(Exercise objective):
Which lines run from the line with "<item>stroma</item>?" to the end of the entries? Write out exactly those, leaving out the pictures.

Stored items:
====

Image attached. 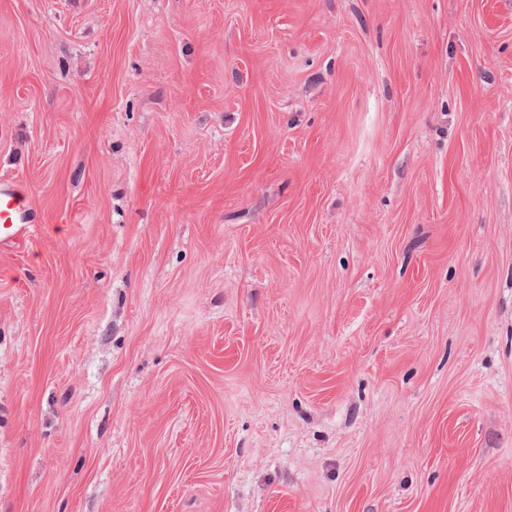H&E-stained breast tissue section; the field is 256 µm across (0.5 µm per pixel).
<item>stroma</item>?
<instances>
[{
  "label": "stroma",
  "instance_id": "35a3bbf8",
  "mask_svg": "<svg viewBox=\"0 0 512 512\" xmlns=\"http://www.w3.org/2000/svg\"><path fill=\"white\" fill-rule=\"evenodd\" d=\"M0 512H512V0H0ZM30 218L27 196L15 185L0 182V242L17 240Z\"/></svg>",
  "mask_w": 512,
  "mask_h": 512
}]
</instances>
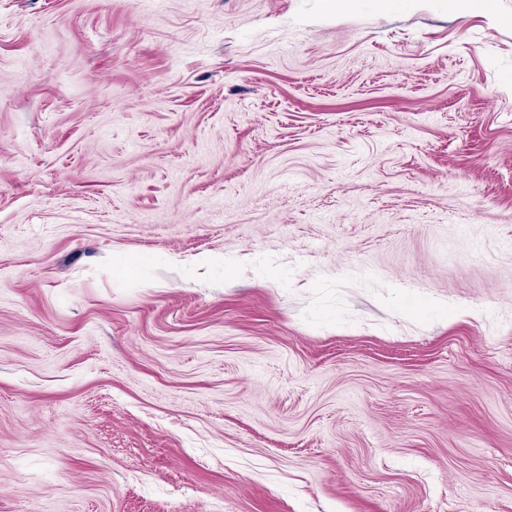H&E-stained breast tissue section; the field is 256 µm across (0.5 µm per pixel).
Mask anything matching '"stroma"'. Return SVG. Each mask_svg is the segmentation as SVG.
Wrapping results in <instances>:
<instances>
[{"mask_svg":"<svg viewBox=\"0 0 512 512\" xmlns=\"http://www.w3.org/2000/svg\"><path fill=\"white\" fill-rule=\"evenodd\" d=\"M0 512H512V0H0Z\"/></svg>","mask_w":512,"mask_h":512,"instance_id":"obj_1","label":"stroma"}]
</instances>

====

(Solution for this problem):
<item>stroma</item>?
<instances>
[{
  "label": "stroma",
  "instance_id": "35a3bbf8",
  "mask_svg": "<svg viewBox=\"0 0 512 512\" xmlns=\"http://www.w3.org/2000/svg\"><path fill=\"white\" fill-rule=\"evenodd\" d=\"M0 512H512V0H0ZM30 218L27 196L15 185L0 182V242L17 240Z\"/></svg>",
  "mask_w": 512,
  "mask_h": 512
}]
</instances>
H&E-stained breast tissue section; the field is 256 µm across (0.5 µm per pixel).
Mask anything matching '"stroma"'. Return SVG. Each mask_svg is the segmentation as SVG.
Wrapping results in <instances>:
<instances>
[{"mask_svg":"<svg viewBox=\"0 0 512 512\" xmlns=\"http://www.w3.org/2000/svg\"><path fill=\"white\" fill-rule=\"evenodd\" d=\"M0 512H512V0H0Z\"/></svg>","mask_w":512,"mask_h":512,"instance_id":"obj_1","label":"stroma"}]
</instances>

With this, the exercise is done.